_TRY IT_
Your task is to gather the lines below that hold the string "trophy".

_DATA IN THIS EXERCISE_
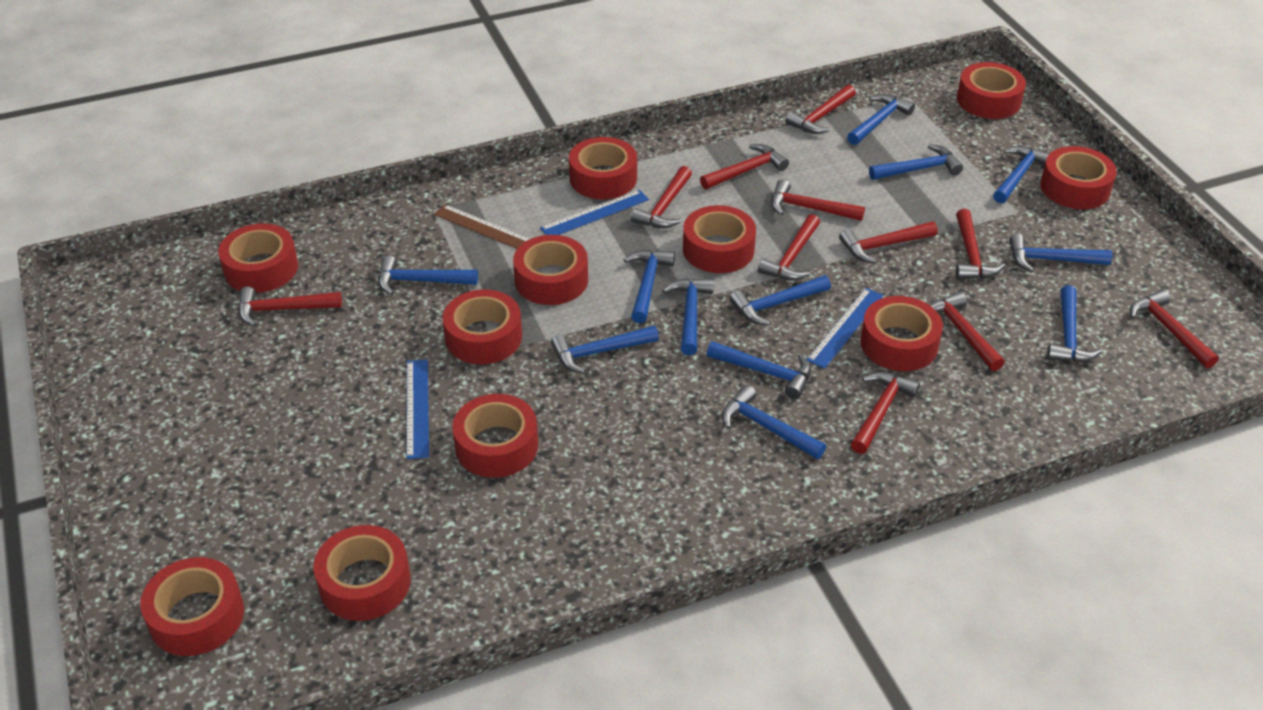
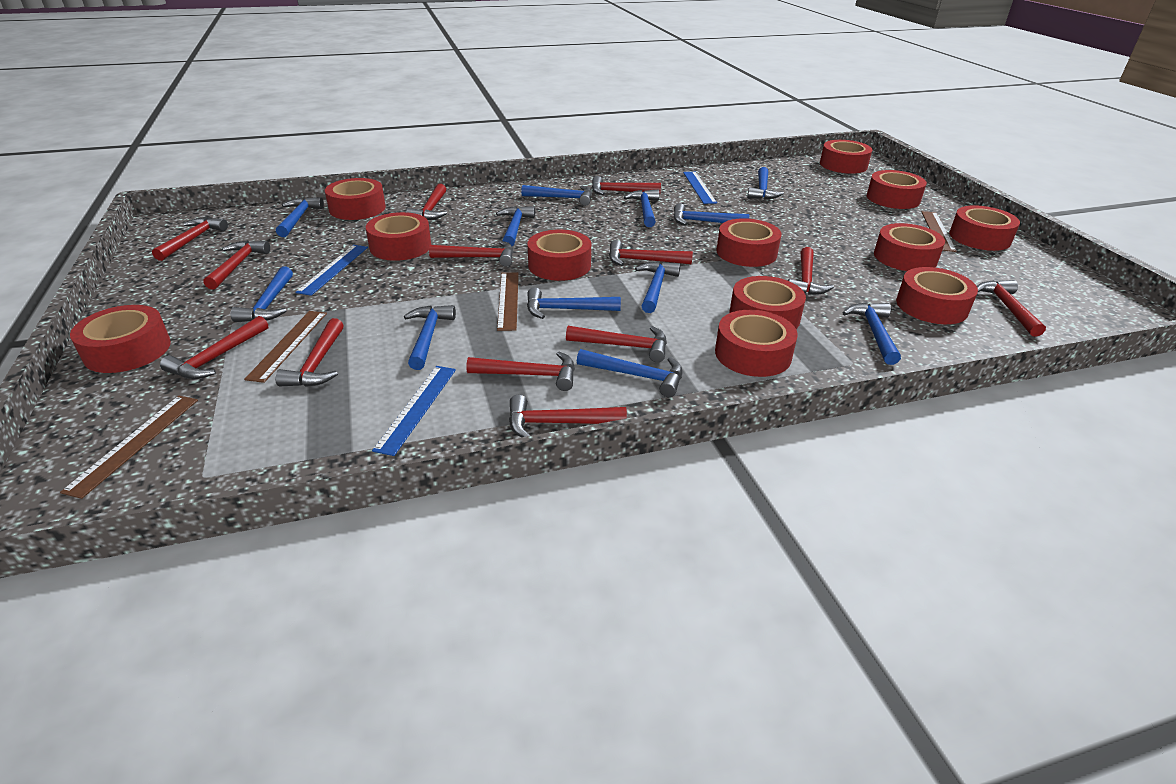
brown ruler: 1 -> 4
red hammer: 11 -> 13
red tape: 11 -> 12

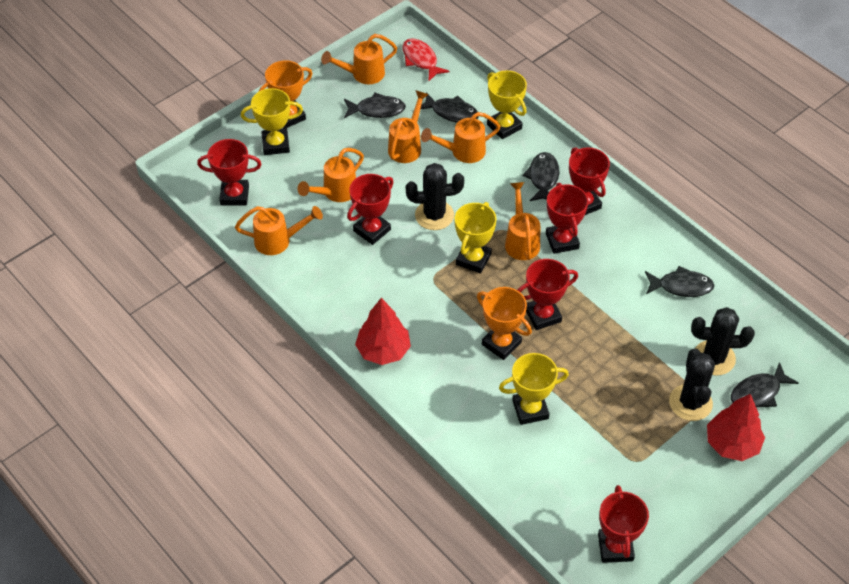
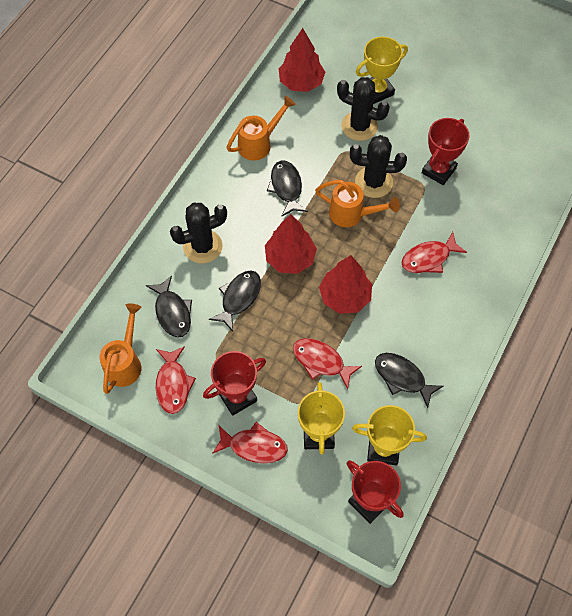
black fish: 5 -> 4
orange trophy: 2 -> 0
orange watering can: 6 -> 3
red fish: 1 -> 4
red tree: 2 -> 3
red trophy: 6 -> 3
yellow trophy: 4 -> 3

_REPLY_
orange trophy: 2 -> 0
red trophy: 6 -> 3
yellow trophy: 4 -> 3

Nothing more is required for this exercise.